### Assignment:
Once the pictures are set aside, reproduce all of the records exactly.

### Input for this task:
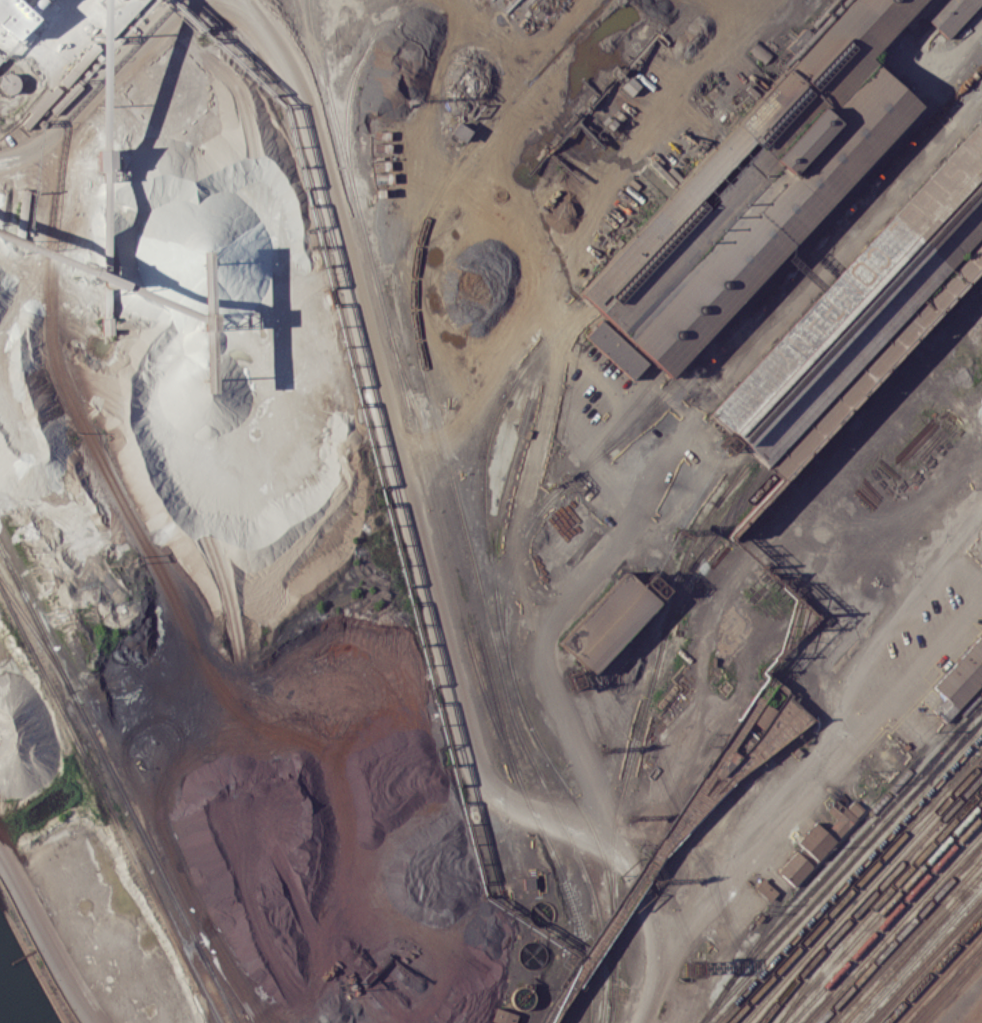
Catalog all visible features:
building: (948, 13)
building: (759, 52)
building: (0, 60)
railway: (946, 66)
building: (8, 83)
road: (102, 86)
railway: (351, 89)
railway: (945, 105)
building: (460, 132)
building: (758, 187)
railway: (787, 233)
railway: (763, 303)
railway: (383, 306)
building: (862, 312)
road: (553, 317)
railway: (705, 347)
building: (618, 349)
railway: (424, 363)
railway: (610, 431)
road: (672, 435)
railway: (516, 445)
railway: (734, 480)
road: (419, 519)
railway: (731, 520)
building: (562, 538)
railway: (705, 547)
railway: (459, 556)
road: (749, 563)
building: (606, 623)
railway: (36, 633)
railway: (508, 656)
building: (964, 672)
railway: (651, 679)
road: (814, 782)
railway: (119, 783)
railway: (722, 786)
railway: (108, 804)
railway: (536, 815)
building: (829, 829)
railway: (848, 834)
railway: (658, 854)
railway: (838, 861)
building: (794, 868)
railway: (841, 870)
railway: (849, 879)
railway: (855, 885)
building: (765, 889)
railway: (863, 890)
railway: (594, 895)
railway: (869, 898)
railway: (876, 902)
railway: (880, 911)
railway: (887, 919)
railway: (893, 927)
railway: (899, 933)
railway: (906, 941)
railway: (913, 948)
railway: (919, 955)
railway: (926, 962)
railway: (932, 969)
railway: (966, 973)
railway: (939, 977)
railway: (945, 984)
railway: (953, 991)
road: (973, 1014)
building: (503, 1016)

### Exercise response:
Catalog all visible features:
building: (948, 13)
building: (759, 52)
building: (0, 60)
railway: (946, 66)
building: (8, 83)
road: (102, 86)
railway: (351, 89)
railway: (945, 105)
building: (460, 132)
building: (758, 187)
railway: (787, 233)
railway: (763, 303)
railway: (383, 306)
building: (862, 312)
road: (553, 317)
railway: (705, 347)
building: (618, 349)
railway: (424, 363)
railway: (610, 431)
road: (672, 435)
railway: (516, 445)
railway: (734, 480)
road: (419, 519)
railway: (731, 520)
building: (562, 538)
railway: (705, 547)
railway: (459, 556)
road: (749, 563)
building: (606, 623)
railway: (36, 633)
railway: (508, 656)
building: (964, 672)
railway: (651, 679)
road: (814, 782)
railway: (119, 783)
railway: (722, 786)
railway: (108, 804)
railway: (536, 815)
building: (829, 829)
railway: (848, 834)
railway: (658, 854)
railway: (838, 861)
building: (794, 868)
railway: (841, 870)
railway: (849, 879)
railway: (855, 885)
building: (765, 889)
railway: (863, 890)
railway: (594, 895)
railway: (869, 898)
railway: (876, 902)
railway: (880, 911)
railway: (887, 919)
railway: (893, 927)
railway: (899, 933)
railway: (906, 941)
railway: (913, 948)
railway: (919, 955)
railway: (926, 962)
railway: (932, 969)
railway: (966, 973)
railway: (939, 977)
railway: (945, 984)
railway: (953, 991)
road: (973, 1014)
building: (503, 1016)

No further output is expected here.